* _DESCRIPTION OF THE TASK_:
The listing below is to be given again in full and word for word, without its images.

* _GIVEN INFORMATION_:

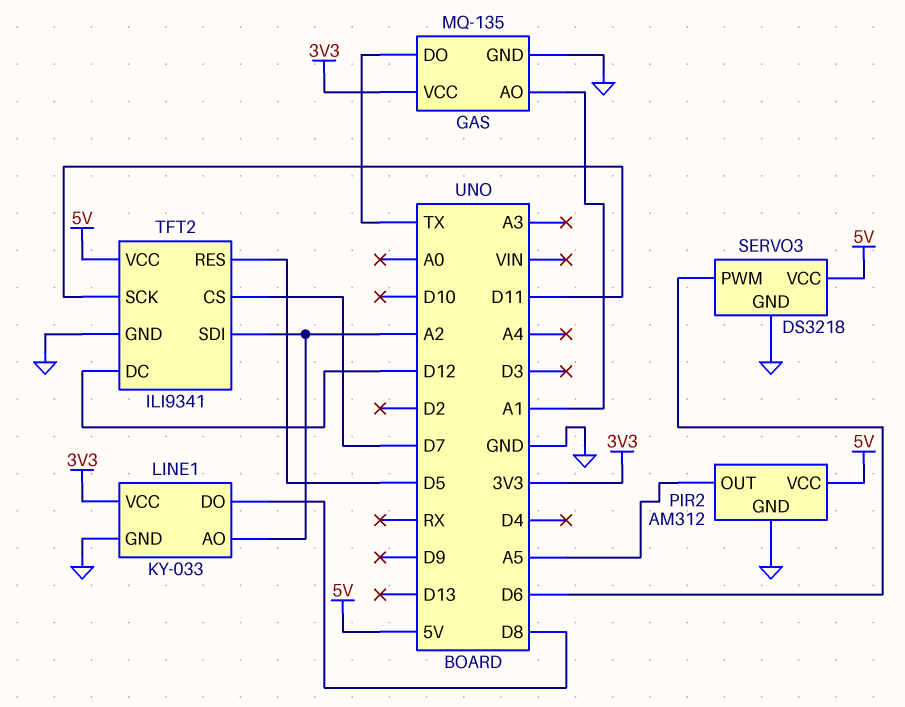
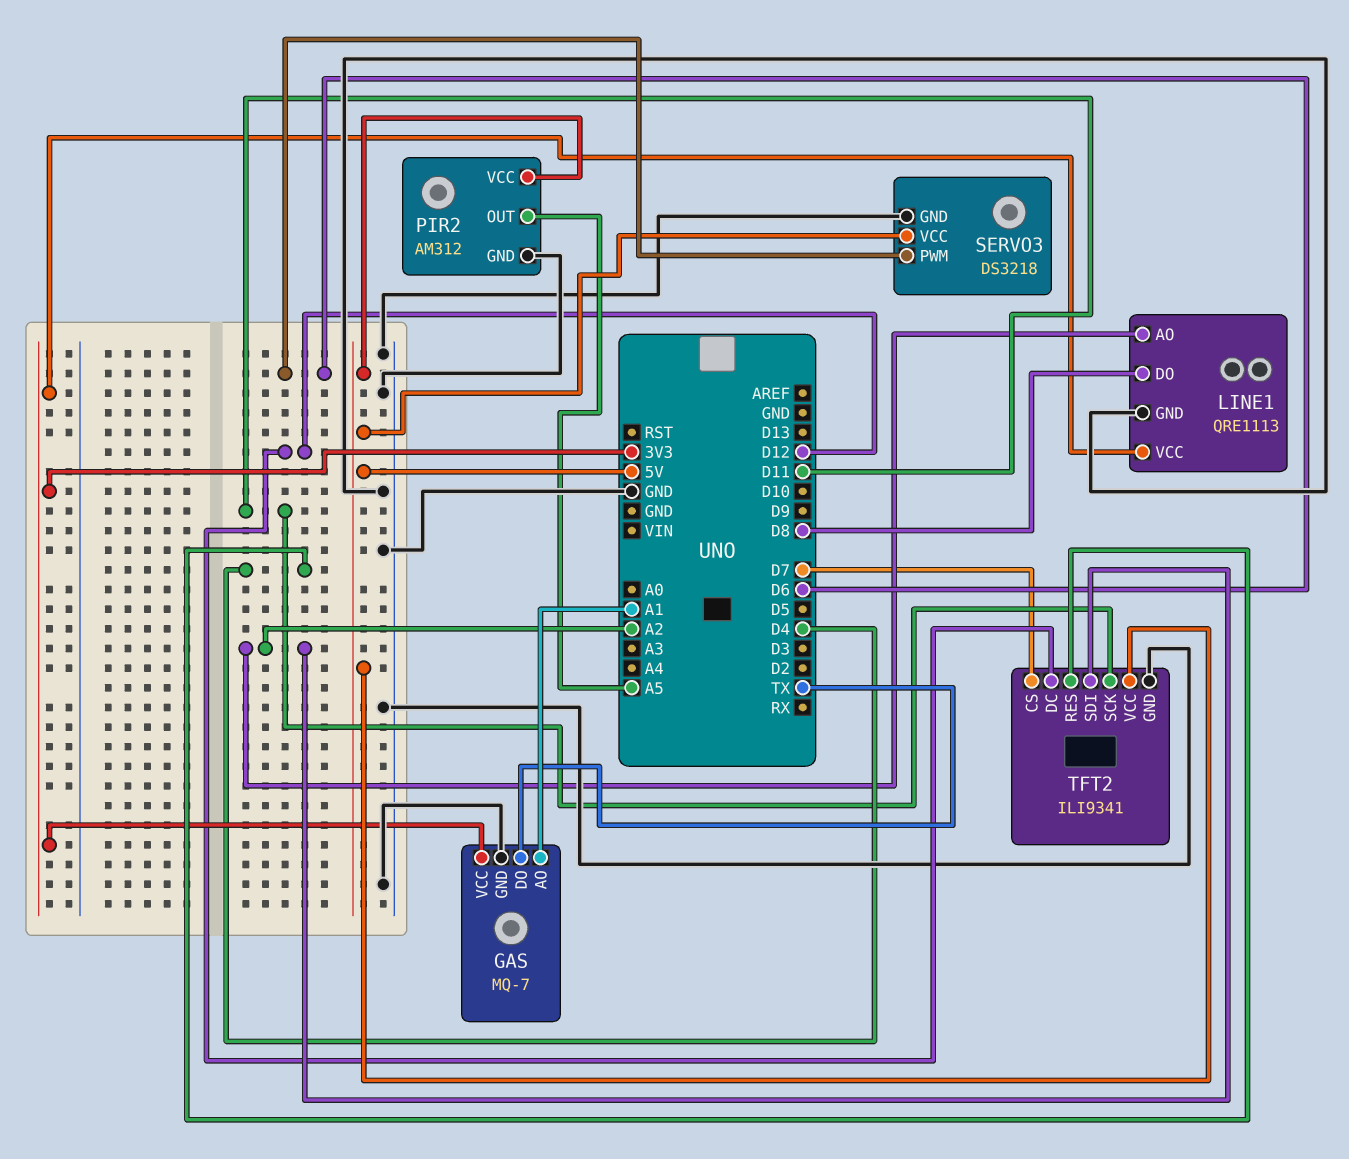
GAS: MQ-135 -> MQ-7
LINE1: KY-033 -> QRE1113
TFT2 pin RES: D5 -> D4

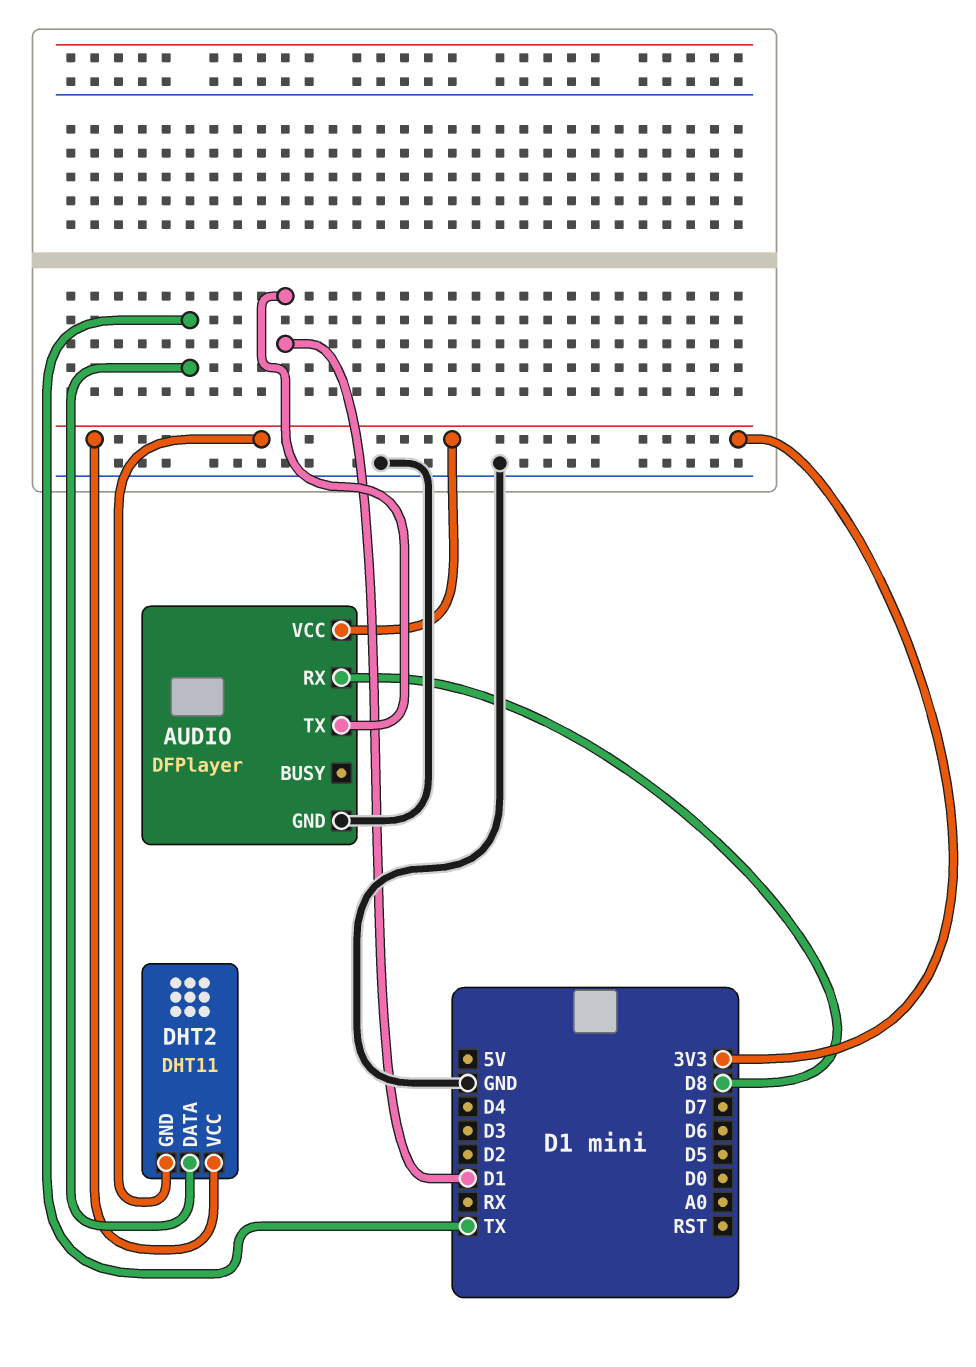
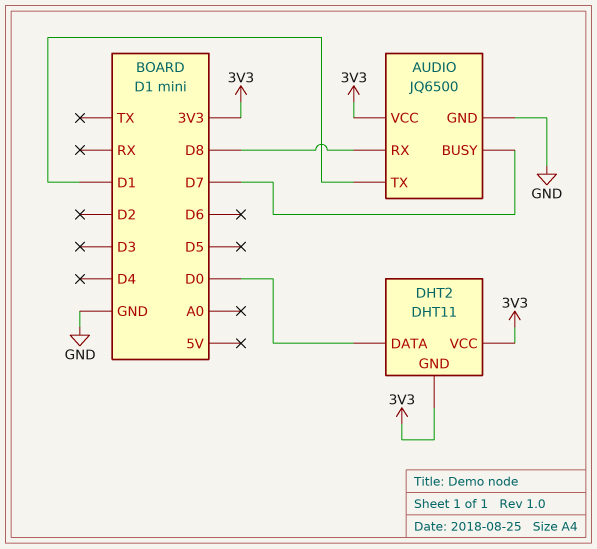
AUDIO: DFPlayer -> JQ6500
AUDIO pin BUSY: none -> D7
DHT2 pin DATA: TX -> D0

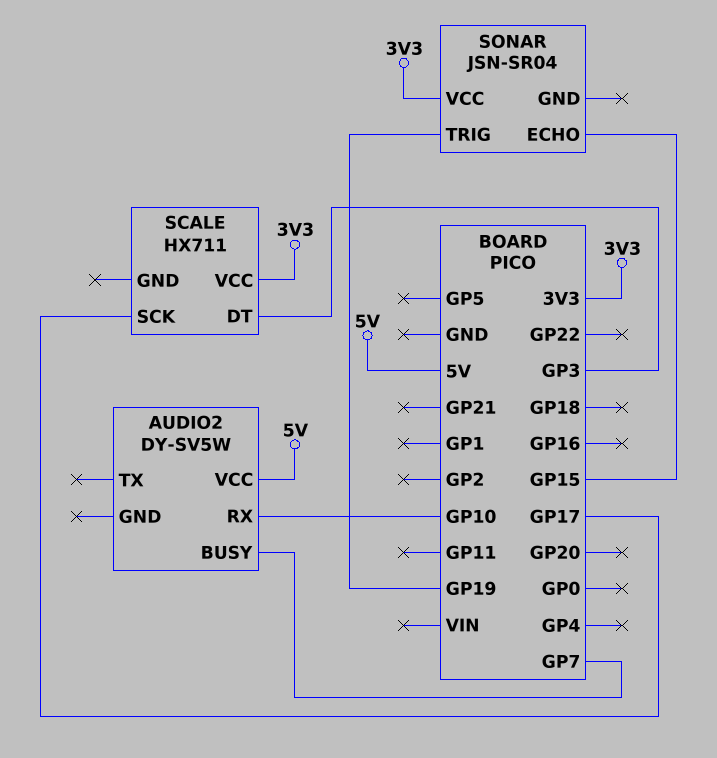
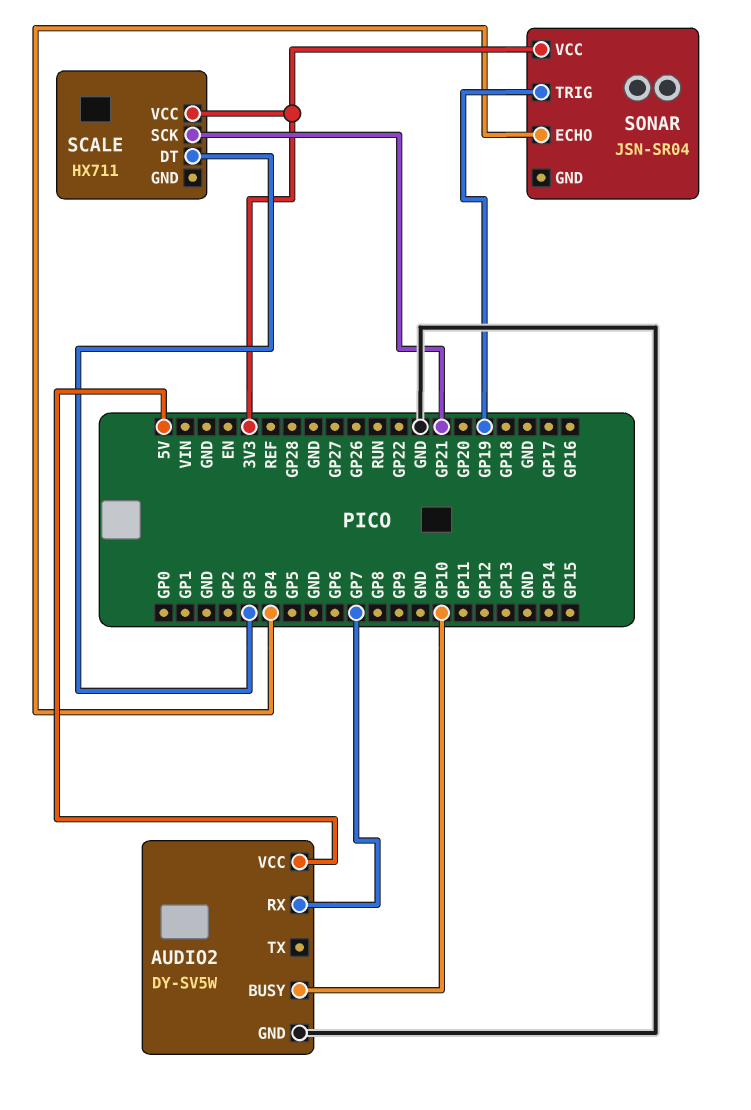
AUDIO2 pin BUSY: GP7 -> GP10
AUDIO2 pin GND: none -> GND
AUDIO2 pin RX: GP10 -> GP7
SCALE pin SCK: GP17 -> GP21
SONAR pin ECHO: GP15 -> GP4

* _YOUR SOLUTION_:
GAS: MQ-135 -> MQ-7
LINE1: KY-033 -> QRE1113
TFT2 pin RES: D5 -> D4

AUDIO: DFPlayer -> JQ6500
AUDIO pin BUSY: none -> D7
DHT2 pin DATA: TX -> D0

AUDIO2 pin BUSY: GP7 -> GP10
AUDIO2 pin GND: none -> GND
AUDIO2 pin RX: GP10 -> GP7
SCALE pin SCK: GP17 -> GP21
SONAR pin ECHO: GP15 -> GP4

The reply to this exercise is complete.